(AVAILABLE DATA):
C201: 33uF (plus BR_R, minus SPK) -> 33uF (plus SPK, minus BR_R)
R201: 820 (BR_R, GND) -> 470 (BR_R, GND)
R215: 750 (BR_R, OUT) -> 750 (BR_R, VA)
--
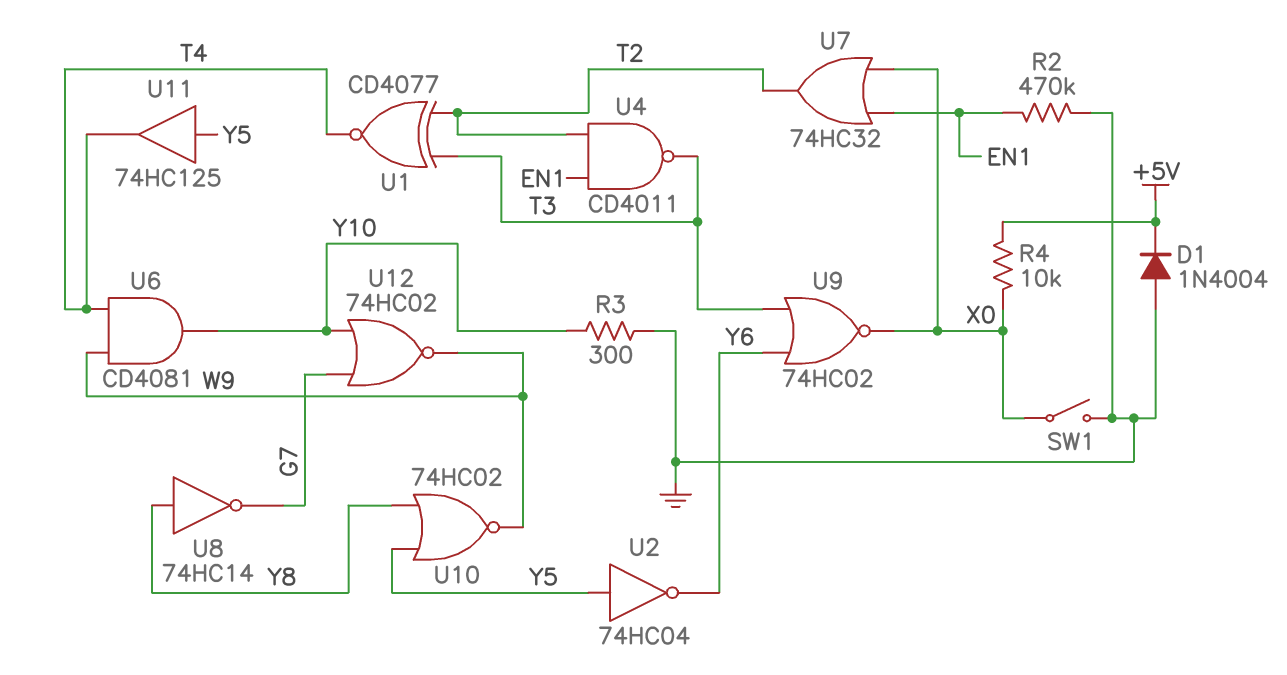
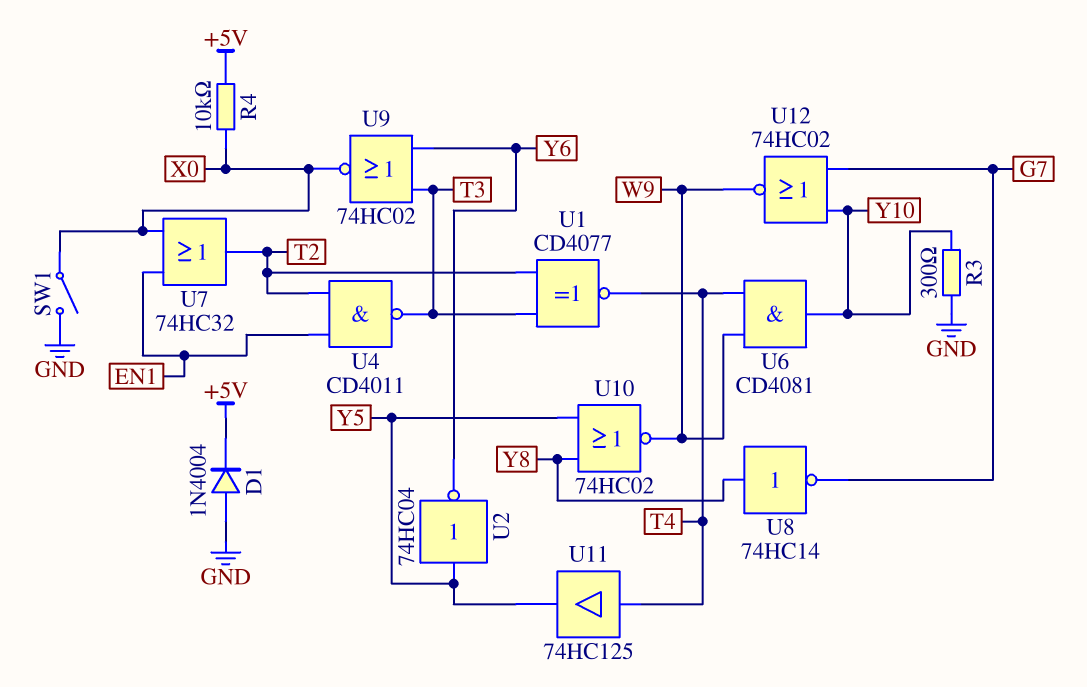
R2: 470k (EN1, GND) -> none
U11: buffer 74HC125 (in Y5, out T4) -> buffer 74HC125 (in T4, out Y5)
==
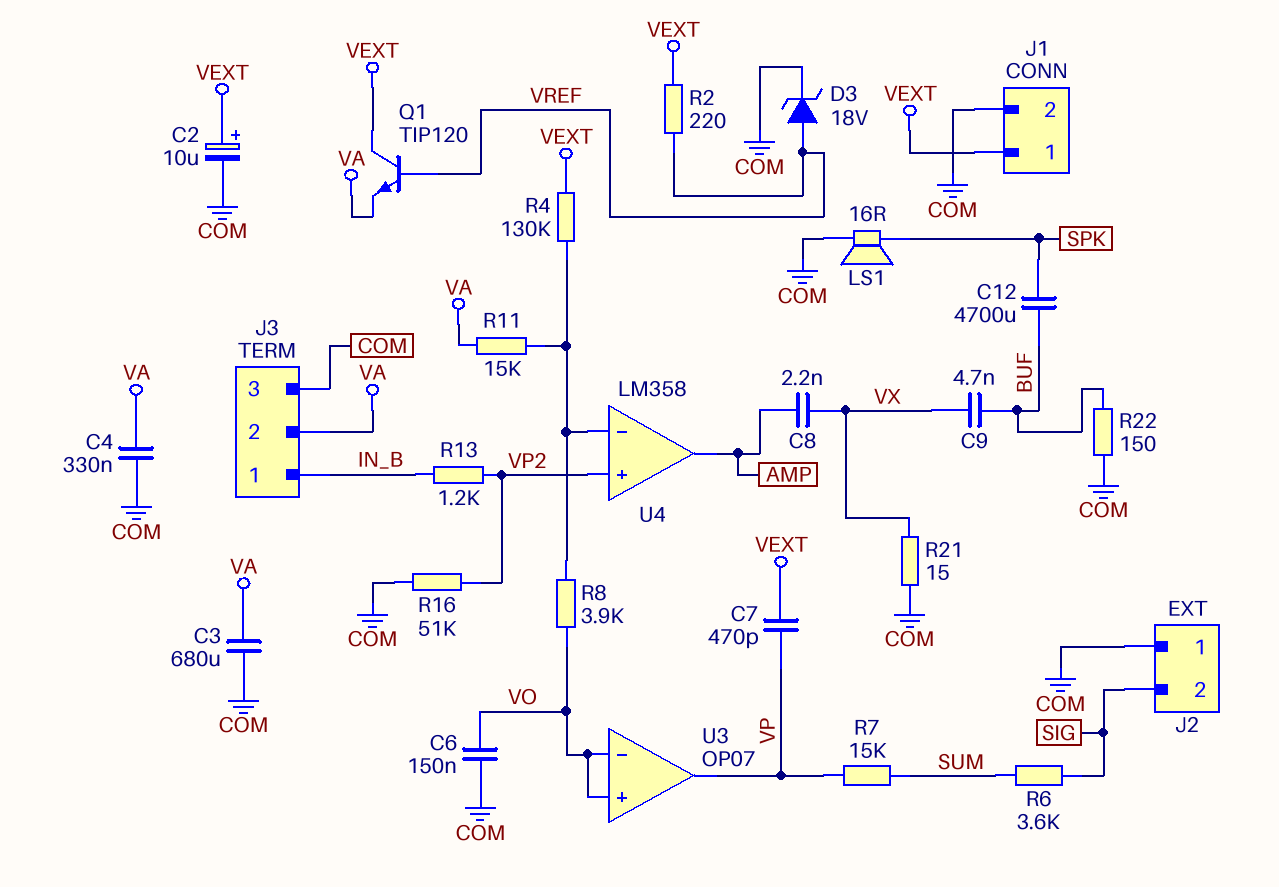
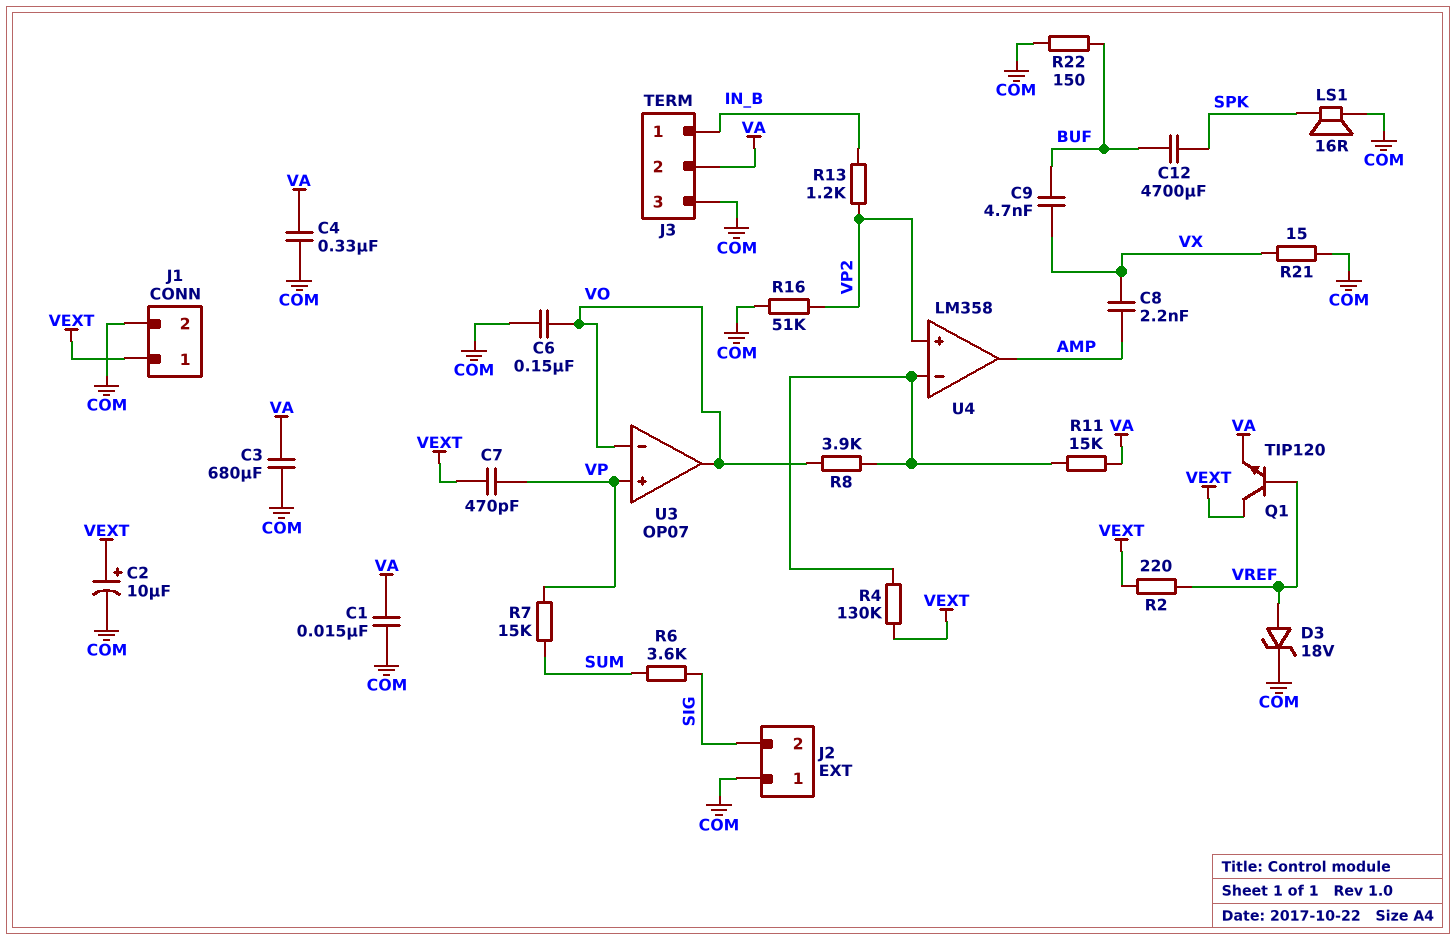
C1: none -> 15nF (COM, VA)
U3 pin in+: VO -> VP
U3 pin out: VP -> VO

(EXERCISE REQUIREMENTS): The answer is the run of lines above from the line containing "C201: 33uF (plus" through the line containing "R215: 750 (BR_R, OUT) -> 750 (BR_R, VA)", copied exactly and alone.

(REPLY):
C201: 33uF (plus BR_R, minus SPK) -> 33uF (plus SPK, minus BR_R)
R201: 820 (BR_R, GND) -> 470 (BR_R, GND)
R215: 750 (BR_R, OUT) -> 750 (BR_R, VA)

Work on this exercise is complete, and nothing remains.